> **ASSIGNMENT**:
Copy out each line of the data that holds the word "cake".

*** TASK INPUTS

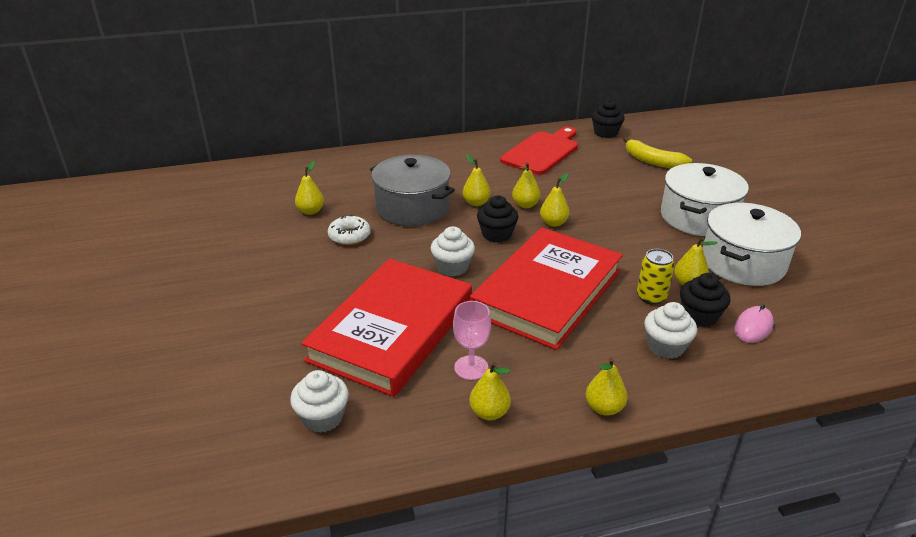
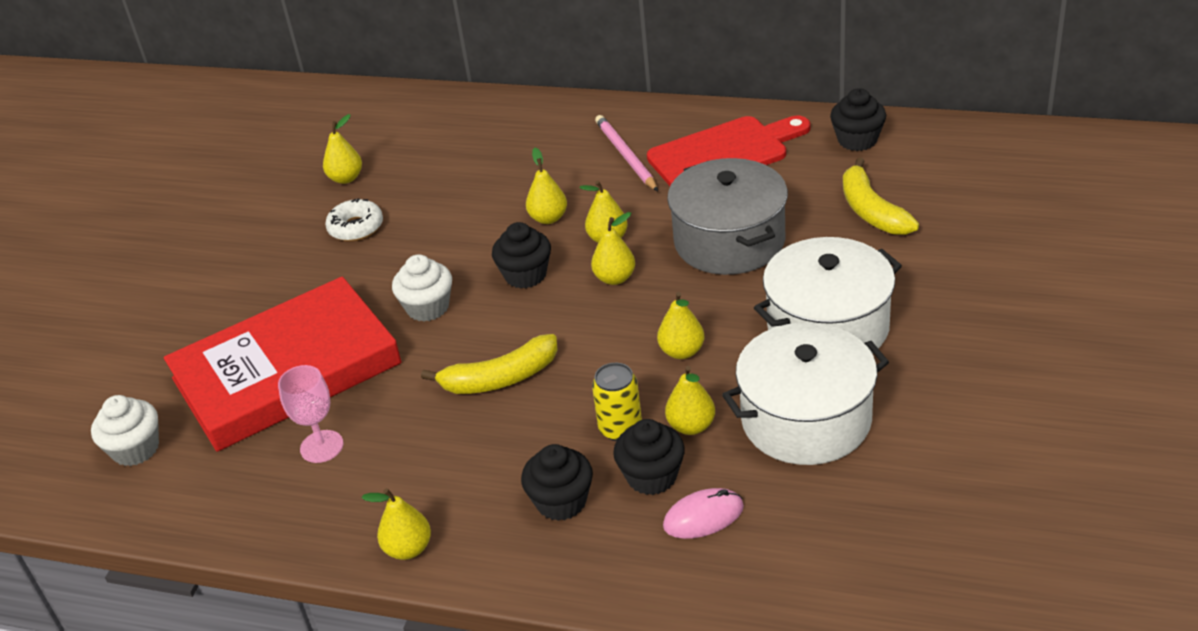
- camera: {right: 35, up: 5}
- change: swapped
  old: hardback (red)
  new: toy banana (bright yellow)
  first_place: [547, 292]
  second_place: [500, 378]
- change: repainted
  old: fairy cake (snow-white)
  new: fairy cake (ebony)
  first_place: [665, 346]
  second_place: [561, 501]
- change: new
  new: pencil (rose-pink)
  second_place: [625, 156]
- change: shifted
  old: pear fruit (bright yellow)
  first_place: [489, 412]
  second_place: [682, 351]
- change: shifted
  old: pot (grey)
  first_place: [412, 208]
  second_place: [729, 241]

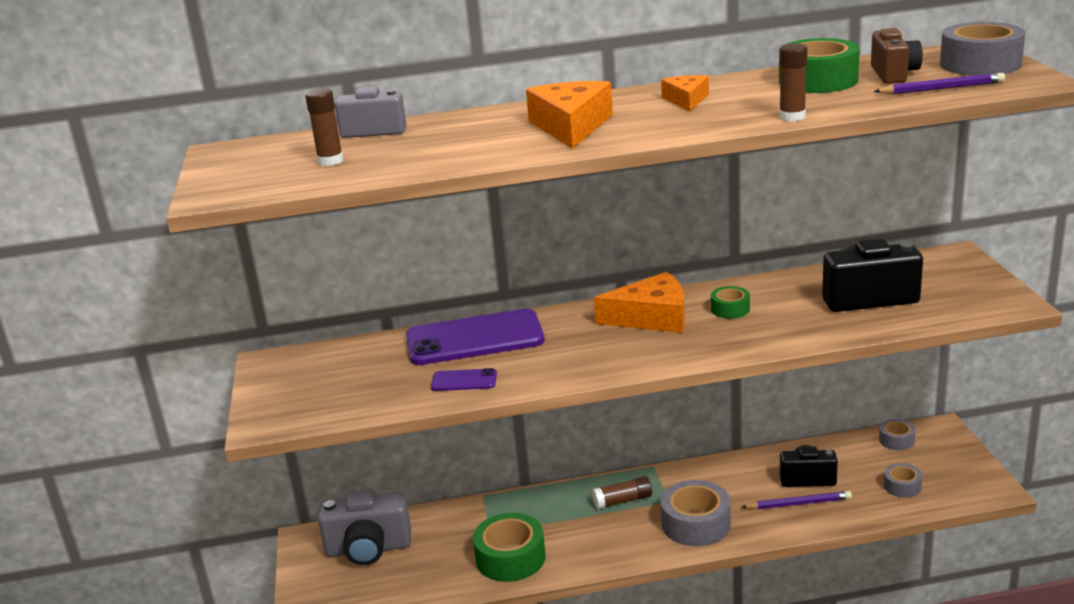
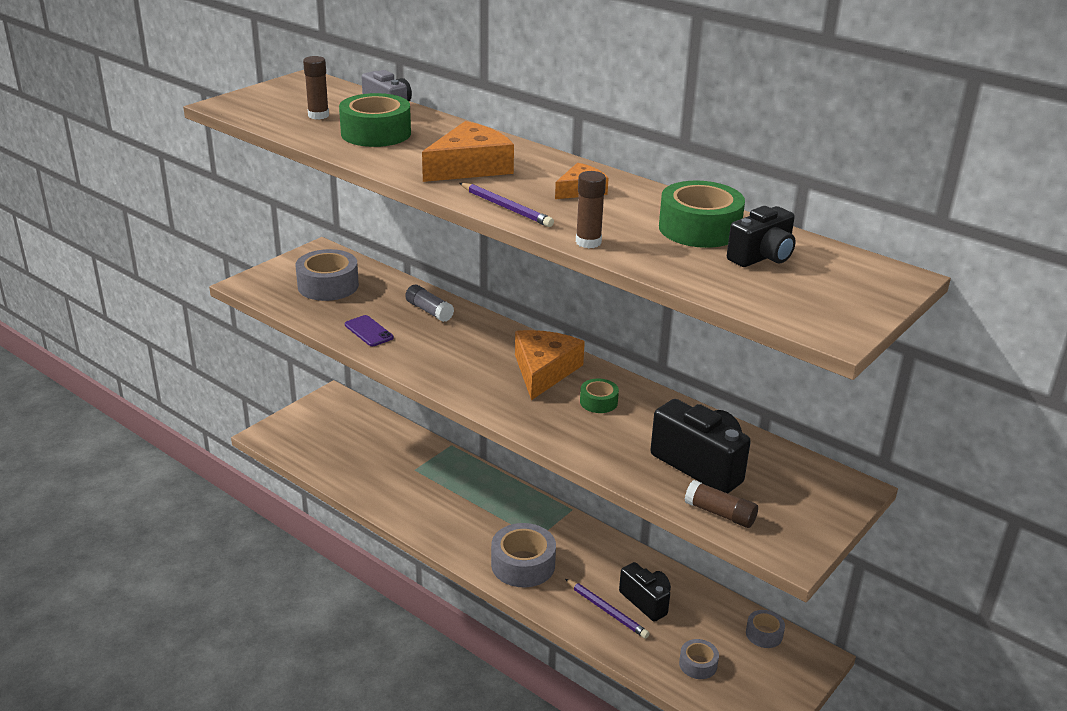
- camera: {right: 45, up: 5}
- change: shifted
  old: roll of tape (grey)
  first_place: [980, 64]
  second_place: [328, 285]
- change: shifted
  old: roll of tape (emerald)
  first_place: [510, 558]
  second_place: [376, 133]
- change: swapped
  old: smartphone (purple)
  new: glue stick (grey)
  first_place: [474, 339]
  second_place: [429, 311]
- change: shifted
  old: pencil (purple)
  first_place: [941, 88]
  second_place: [506, 208]
- change: rotated
  old: cheese wedge (orange)
  first_place: [651, 317]
  second_place: [543, 371]
  degrees: -120
- change: shifted
  old: glue stick (dark brown)
  first_place: [623, 501]
  second_place: [720, 513]
- change: repainted
  old: camera (dark brown)
  new: camera (ebony)
  first_place: [893, 74]
  second_place: [762, 257]
- change: gone
  old: camera (grey)
  first_place: [368, 549]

******

> **ANSWER TO THIS TASK**:
  old: fairy cake (snow-white)
  new: fairy cake (ebony)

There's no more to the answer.